EXTRACTED INFORMATION
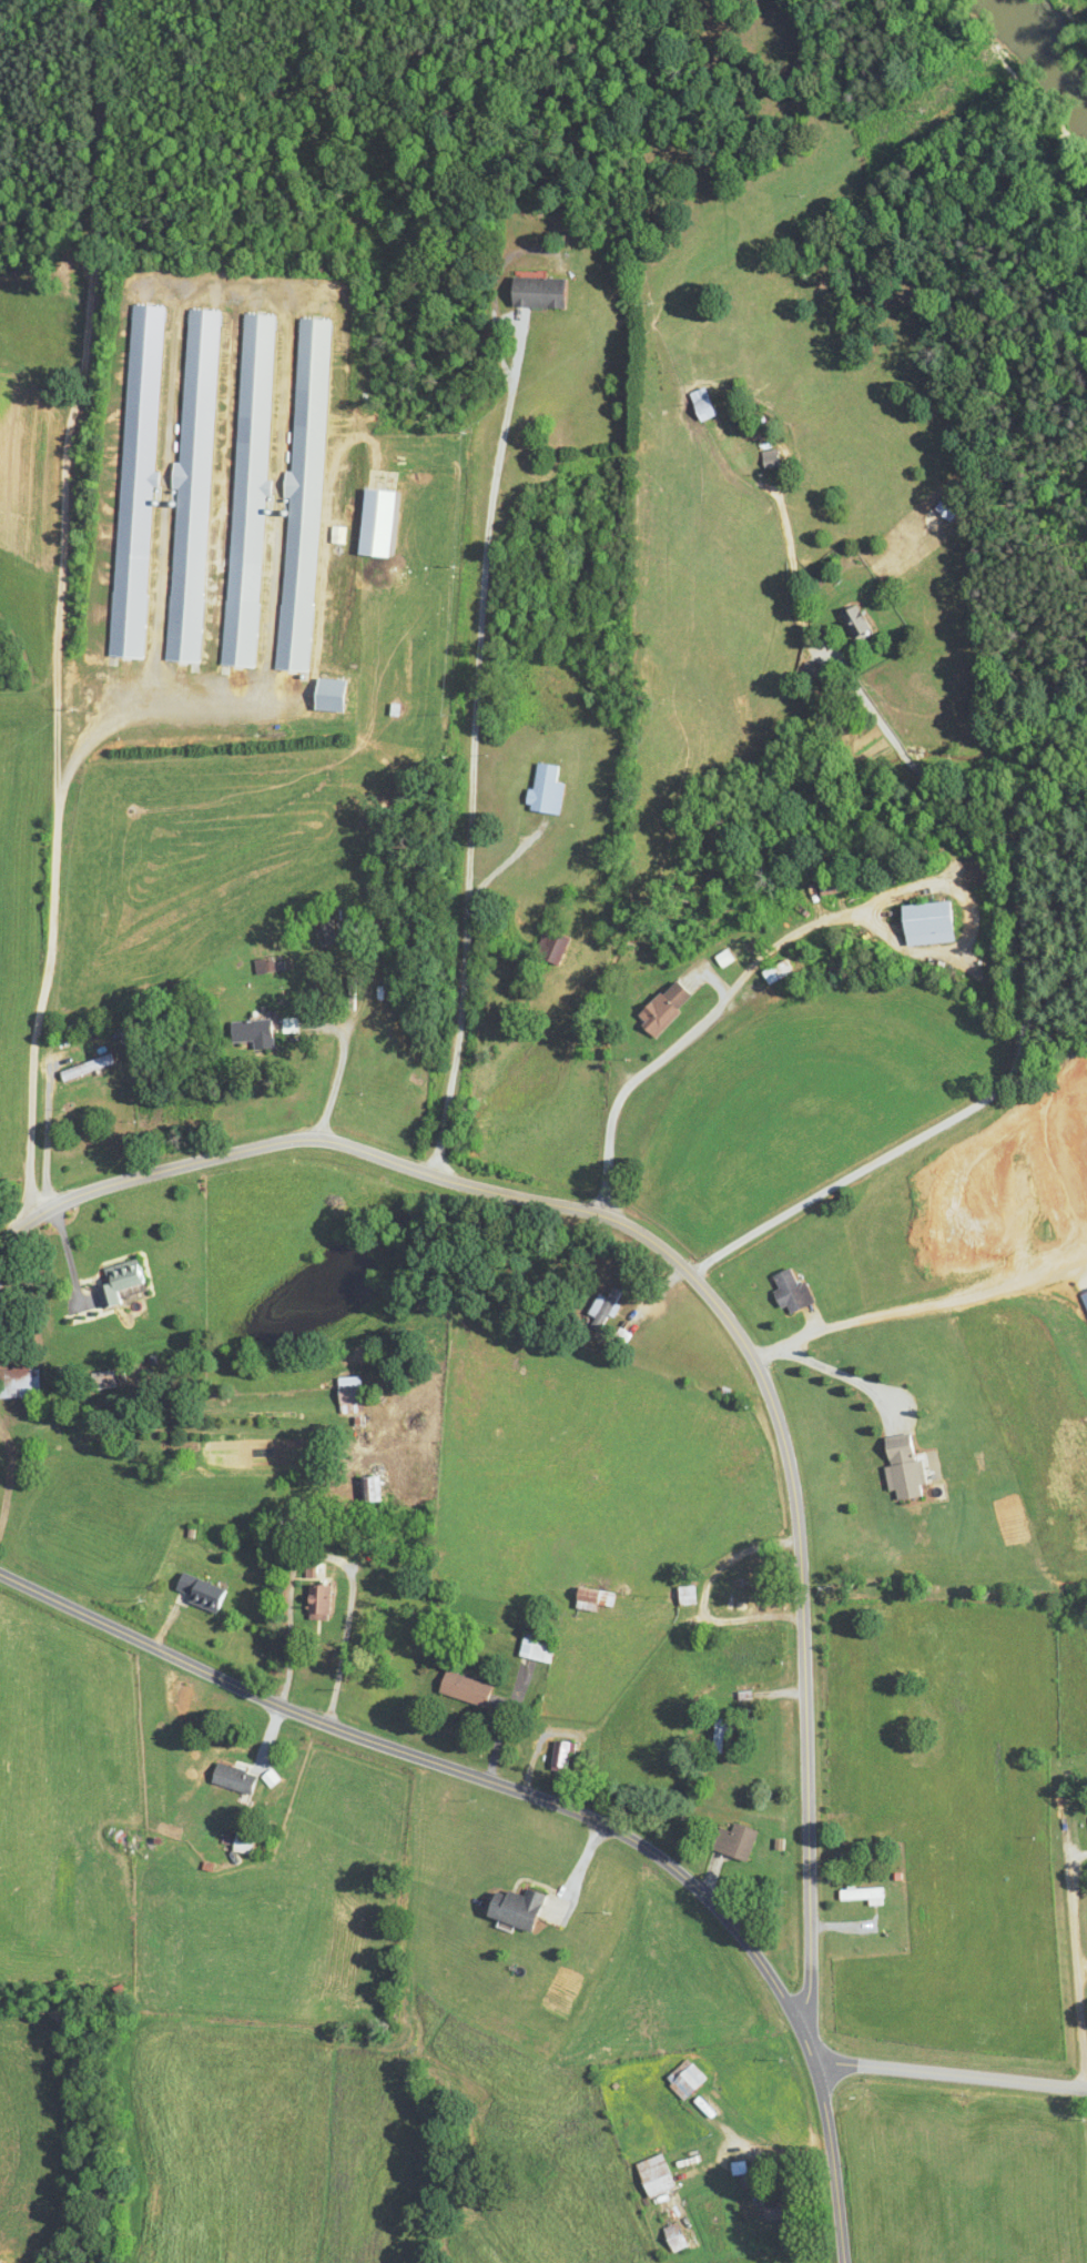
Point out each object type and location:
river: (1054, 48)
building: (530, 293)
building: (698, 405)
building: (767, 459)
building: (132, 482)
building: (189, 489)
building: (245, 490)
building: (299, 495)
building: (852, 620)
road: (57, 627)
building: (806, 674)
building: (323, 695)
road: (471, 745)
building: (540, 791)
building: (922, 924)
building: (321, 930)
building: (547, 948)
building: (260, 967)
building: (773, 972)
road: (719, 1005)
building: (660, 1008)
road: (1026, 1013)
building: (248, 1034)
building: (82, 1069)
road: (329, 1103)
building: (116, 1282)
road: (703, 1289)
building: (787, 1293)
road: (918, 1308)
building: (600, 1309)
building: (617, 1339)
building: (19, 1383)
building: (345, 1391)
building: (898, 1467)
building: (368, 1490)
building: (744, 1588)
building: (195, 1593)
road: (702, 1593)
building: (589, 1600)
building: (314, 1603)
building: (532, 1650)
building: (459, 1689)
building: (713, 1736)
building: (556, 1758)
building: (228, 1780)
road: (545, 1800)
building: (731, 1841)
building: (234, 1844)
building: (128, 1850)
building: (859, 1895)
building: (507, 1908)
road: (1069, 1923)
road: (949, 2074)
building: (681, 2079)
building: (652, 2176)
building: (670, 2238)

EXERCISE INSTRUCTIONS
Give back the records word for word, without their pictures.

FINISHED EXERCISE
Point out each object type and location:
river: (1054, 48)
building: (530, 293)
building: (698, 405)
building: (767, 459)
building: (132, 482)
building: (189, 489)
building: (245, 490)
building: (299, 495)
building: (852, 620)
road: (57, 627)
building: (806, 674)
building: (323, 695)
road: (471, 745)
building: (540, 791)
building: (922, 924)
building: (321, 930)
building: (547, 948)
building: (260, 967)
building: (773, 972)
road: (719, 1005)
building: (660, 1008)
road: (1026, 1013)
building: (248, 1034)
building: (82, 1069)
road: (329, 1103)
building: (116, 1282)
road: (703, 1289)
building: (787, 1293)
road: (918, 1308)
building: (600, 1309)
building: (617, 1339)
building: (19, 1383)
building: (345, 1391)
building: (898, 1467)
building: (368, 1490)
building: (744, 1588)
building: (195, 1593)
road: (702, 1593)
building: (589, 1600)
building: (314, 1603)
building: (532, 1650)
building: (459, 1689)
building: (713, 1736)
building: (556, 1758)
building: (228, 1780)
road: (545, 1800)
building: (731, 1841)
building: (234, 1844)
building: (128, 1850)
building: (859, 1895)
building: (507, 1908)
road: (1069, 1923)
road: (949, 2074)
building: (681, 2079)
building: (652, 2176)
building: (670, 2238)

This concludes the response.